--- Start MATERIAL ---
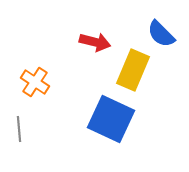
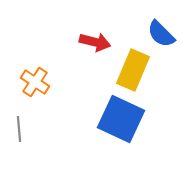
blue square: moved 10 px right
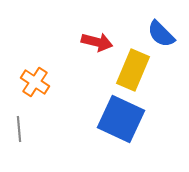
red arrow: moved 2 px right
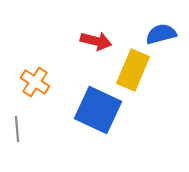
blue semicircle: rotated 120 degrees clockwise
red arrow: moved 1 px left, 1 px up
blue square: moved 23 px left, 9 px up
gray line: moved 2 px left
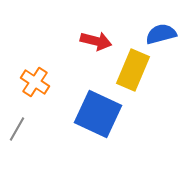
blue square: moved 4 px down
gray line: rotated 35 degrees clockwise
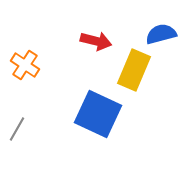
yellow rectangle: moved 1 px right
orange cross: moved 10 px left, 17 px up
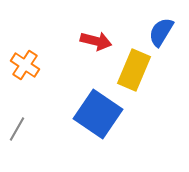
blue semicircle: moved 2 px up; rotated 44 degrees counterclockwise
blue square: rotated 9 degrees clockwise
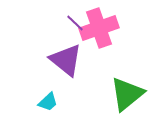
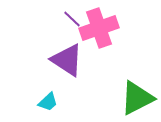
purple line: moved 3 px left, 4 px up
purple triangle: moved 1 px right; rotated 6 degrees counterclockwise
green triangle: moved 10 px right, 4 px down; rotated 12 degrees clockwise
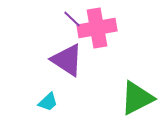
pink cross: moved 2 px left; rotated 9 degrees clockwise
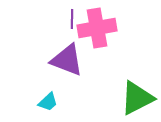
purple line: rotated 48 degrees clockwise
purple triangle: rotated 12 degrees counterclockwise
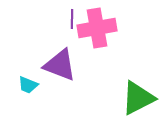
purple triangle: moved 7 px left, 5 px down
green triangle: moved 1 px right
cyan trapezoid: moved 20 px left, 17 px up; rotated 65 degrees clockwise
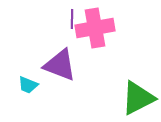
pink cross: moved 2 px left
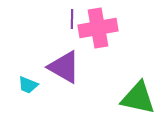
pink cross: moved 3 px right
purple triangle: moved 4 px right, 2 px down; rotated 9 degrees clockwise
green triangle: rotated 39 degrees clockwise
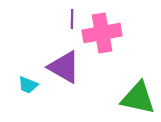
pink cross: moved 4 px right, 5 px down
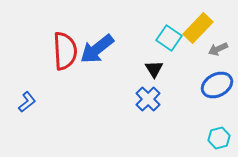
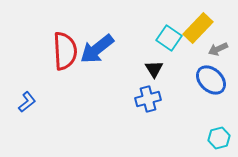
blue ellipse: moved 6 px left, 5 px up; rotated 72 degrees clockwise
blue cross: rotated 30 degrees clockwise
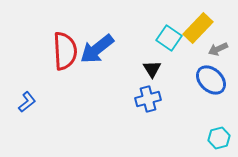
black triangle: moved 2 px left
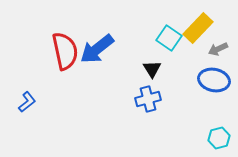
red semicircle: rotated 9 degrees counterclockwise
blue ellipse: moved 3 px right; rotated 32 degrees counterclockwise
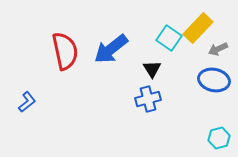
blue arrow: moved 14 px right
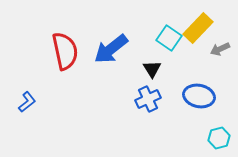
gray arrow: moved 2 px right
blue ellipse: moved 15 px left, 16 px down
blue cross: rotated 10 degrees counterclockwise
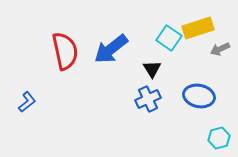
yellow rectangle: rotated 28 degrees clockwise
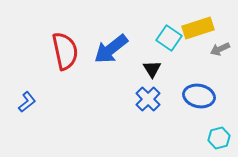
blue cross: rotated 20 degrees counterclockwise
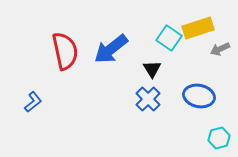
blue L-shape: moved 6 px right
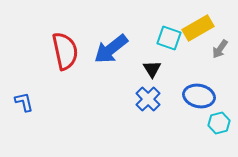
yellow rectangle: rotated 12 degrees counterclockwise
cyan square: rotated 15 degrees counterclockwise
gray arrow: rotated 30 degrees counterclockwise
blue L-shape: moved 9 px left; rotated 65 degrees counterclockwise
cyan hexagon: moved 15 px up
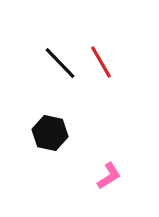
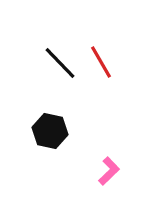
black hexagon: moved 2 px up
pink L-shape: moved 5 px up; rotated 12 degrees counterclockwise
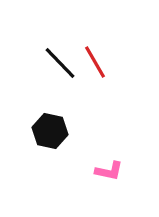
red line: moved 6 px left
pink L-shape: rotated 56 degrees clockwise
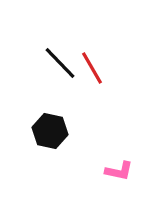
red line: moved 3 px left, 6 px down
pink L-shape: moved 10 px right
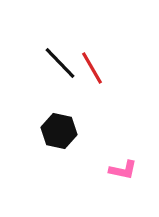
black hexagon: moved 9 px right
pink L-shape: moved 4 px right, 1 px up
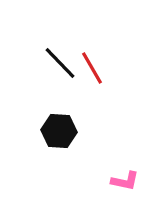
black hexagon: rotated 8 degrees counterclockwise
pink L-shape: moved 2 px right, 11 px down
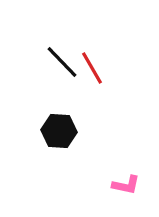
black line: moved 2 px right, 1 px up
pink L-shape: moved 1 px right, 4 px down
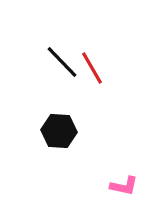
pink L-shape: moved 2 px left, 1 px down
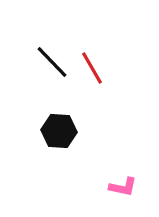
black line: moved 10 px left
pink L-shape: moved 1 px left, 1 px down
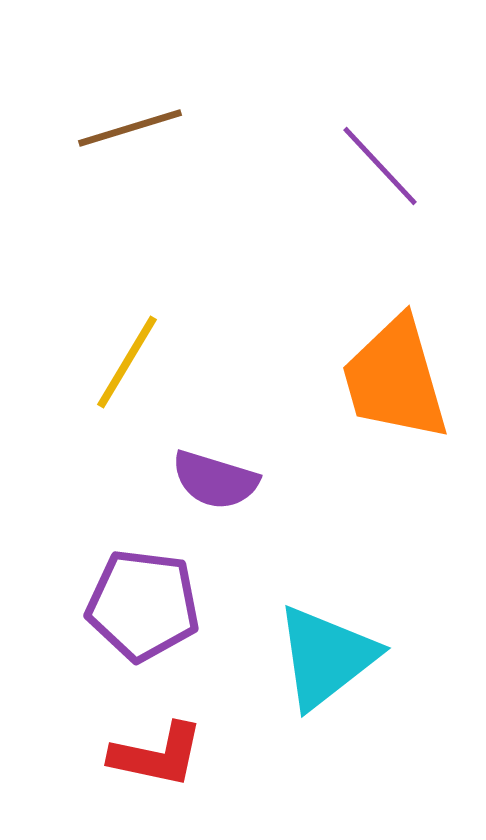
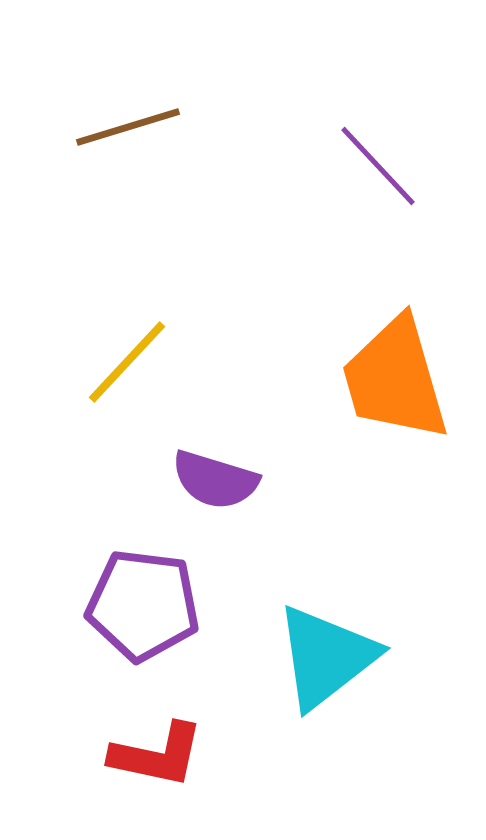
brown line: moved 2 px left, 1 px up
purple line: moved 2 px left
yellow line: rotated 12 degrees clockwise
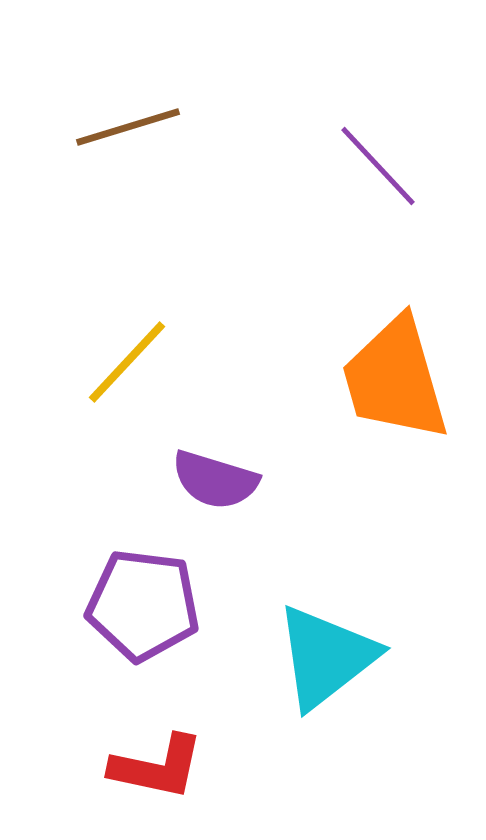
red L-shape: moved 12 px down
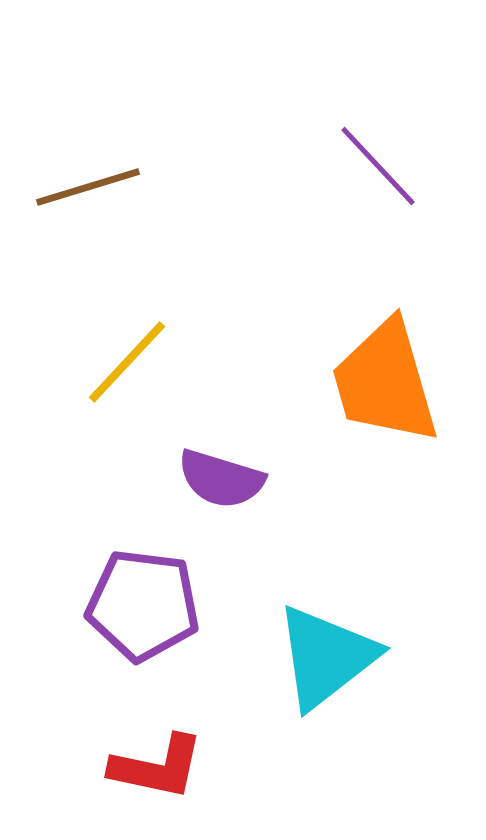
brown line: moved 40 px left, 60 px down
orange trapezoid: moved 10 px left, 3 px down
purple semicircle: moved 6 px right, 1 px up
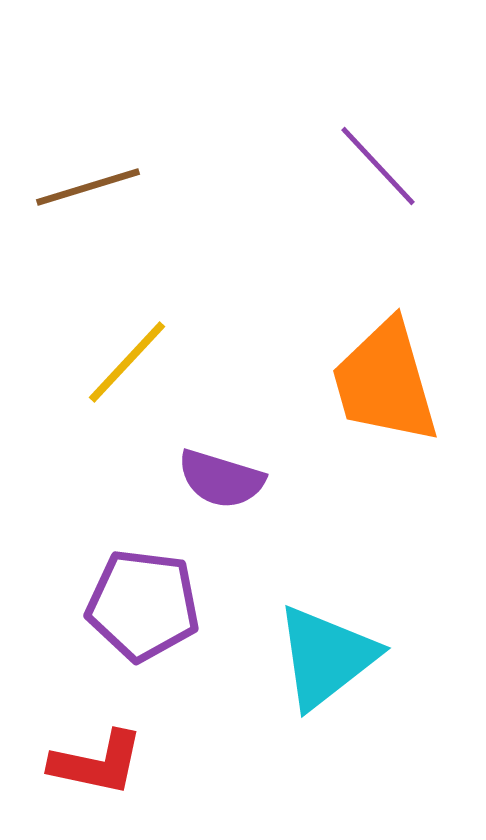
red L-shape: moved 60 px left, 4 px up
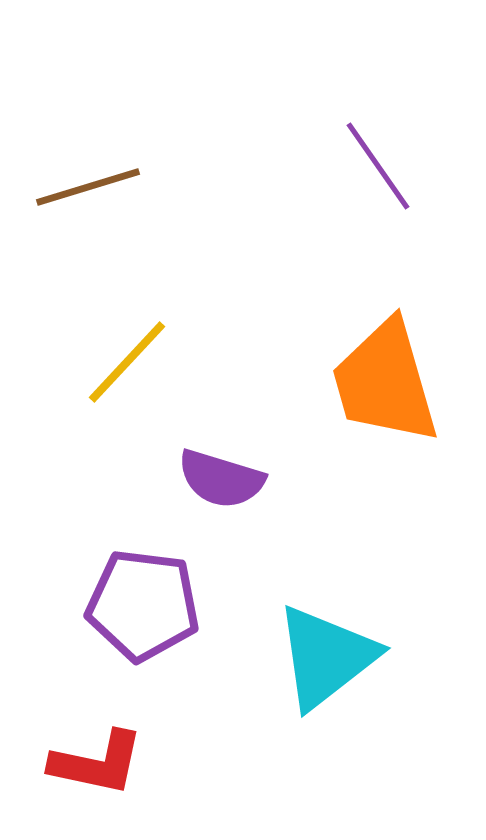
purple line: rotated 8 degrees clockwise
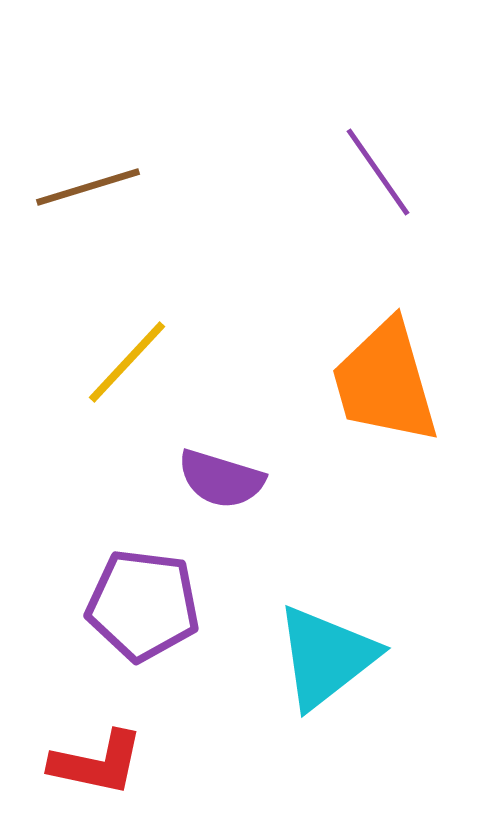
purple line: moved 6 px down
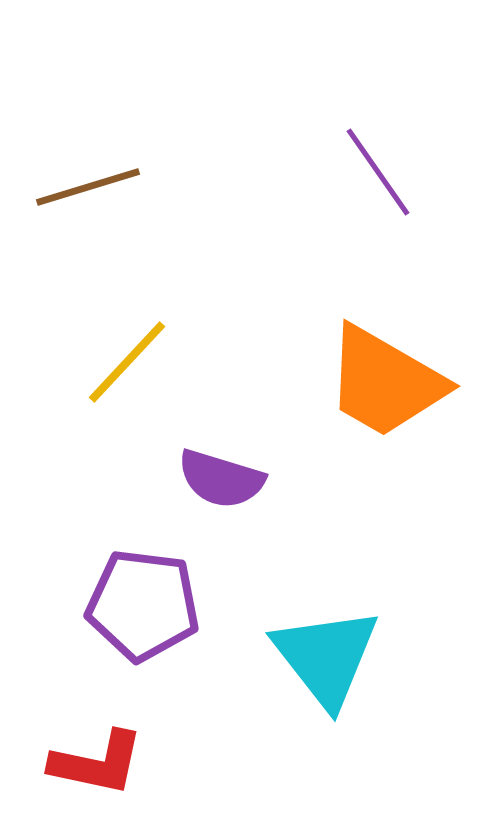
orange trapezoid: rotated 44 degrees counterclockwise
cyan triangle: rotated 30 degrees counterclockwise
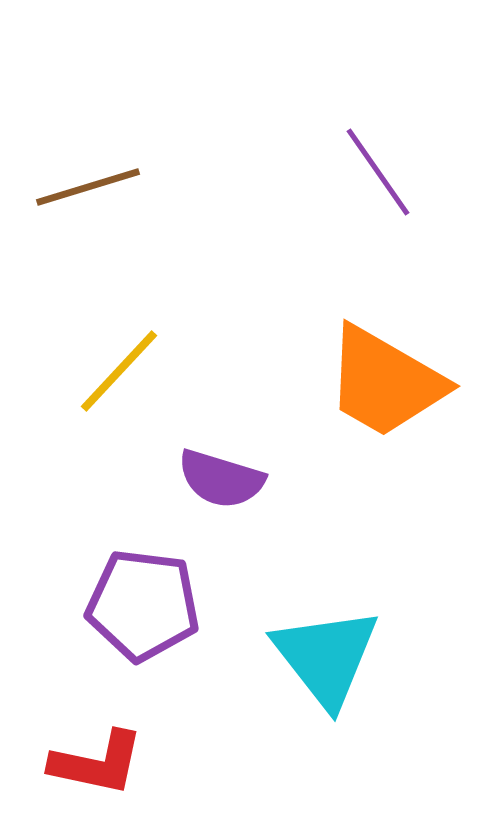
--- End MATERIAL ---
:: WHAT THIS TASK INVOLVES ::
Can you turn every line of the items above into a JSON list of strings, with one string per line, no blank lines, and the pictures left out?

:: COMPLETED EXERCISE ::
[
  "blue square: moved 10 px right",
  "red arrow: moved 2 px right",
  "blue semicircle: rotated 120 degrees clockwise",
  "red arrow: moved 1 px left, 1 px up",
  "blue square: moved 23 px left, 9 px up",
  "gray line: moved 2 px left",
  "blue square: moved 4 px down",
  "gray line: rotated 35 degrees clockwise",
  "yellow rectangle: moved 1 px right",
  "orange cross: moved 10 px left, 17 px up",
  "blue semicircle: moved 2 px up; rotated 44 degrees counterclockwise",
  "blue square: rotated 9 degrees clockwise",
  "purple line: moved 3 px left, 4 px up",
  "purple triangle: moved 1 px right; rotated 6 degrees counterclockwise",
  "green triangle: moved 10 px right, 4 px down; rotated 12 degrees clockwise",
  "pink cross: moved 2 px left; rotated 9 degrees clockwise",
  "purple line: rotated 48 degrees clockwise",
  "purple triangle: rotated 12 degrees counterclockwise",
  "purple triangle: moved 7 px left, 5 px down",
  "green triangle: moved 1 px right",
  "cyan trapezoid: moved 20 px left, 17 px up; rotated 65 degrees clockwise",
  "pink cross: moved 2 px left",
  "pink cross: moved 3 px right",
  "purple triangle: moved 4 px right, 2 px down; rotated 9 degrees clockwise",
  "green triangle: rotated 39 degrees clockwise",
  "pink cross: moved 4 px right, 5 px down",
  "blue ellipse: moved 6 px left, 5 px up; rotated 72 degrees clockwise",
  "blue cross: rotated 30 degrees clockwise",
  "black triangle: moved 2 px left",
  "red semicircle: rotated 9 degrees counterclockwise",
  "blue ellipse: moved 3 px right; rotated 32 degrees counterclockwise",
  "blue arrow: moved 14 px right",
  "gray arrow: moved 2 px right",
  "blue ellipse: moved 15 px left, 16 px down",
  "blue cross: rotated 10 degrees counterclockwise",
  "yellow rectangle: rotated 28 degrees clockwise",
  "blue cross: rotated 20 degrees counterclockwise",
  "blue L-shape: moved 6 px right",
  "yellow rectangle: rotated 12 degrees counterclockwise",
  "cyan square: rotated 15 degrees counterclockwise",
  "gray arrow: rotated 30 degrees counterclockwise",
  "blue L-shape: moved 9 px left; rotated 65 degrees counterclockwise",
  "cyan hexagon: moved 15 px up",
  "black hexagon: moved 2 px up",
  "pink L-shape: moved 5 px up; rotated 12 degrees counterclockwise",
  "red line: moved 6 px left",
  "pink L-shape: rotated 56 degrees clockwise",
  "red line: moved 3 px left, 6 px down",
  "pink L-shape: moved 10 px right",
  "black hexagon: moved 9 px right",
  "pink L-shape: moved 4 px right, 1 px up",
  "black hexagon: rotated 8 degrees counterclockwise",
  "pink L-shape: moved 2 px right, 11 px down",
  "black line: moved 2 px right, 1 px up",
  "pink L-shape: moved 1 px right, 4 px down",
  "pink L-shape: moved 2 px left, 1 px down",
  "black line: moved 10 px left",
  "pink L-shape: moved 1 px left, 1 px down",
  "brown line: moved 2 px left, 1 px up",
  "purple line: moved 2 px left",
  "yellow line: rotated 12 degrees clockwise",
  "red L-shape: moved 12 px down",
  "brown line: moved 40 px left, 60 px down",
  "orange trapezoid: moved 10 px left, 3 px down",
  "purple semicircle: moved 6 px right, 1 px up",
  "red L-shape: moved 60 px left, 4 px up",
  "purple line: rotated 8 degrees clockwise",
  "purple line: moved 6 px down",
  "orange trapezoid: rotated 44 degrees counterclockwise",
  "cyan triangle: rotated 30 degrees counterclockwise"
]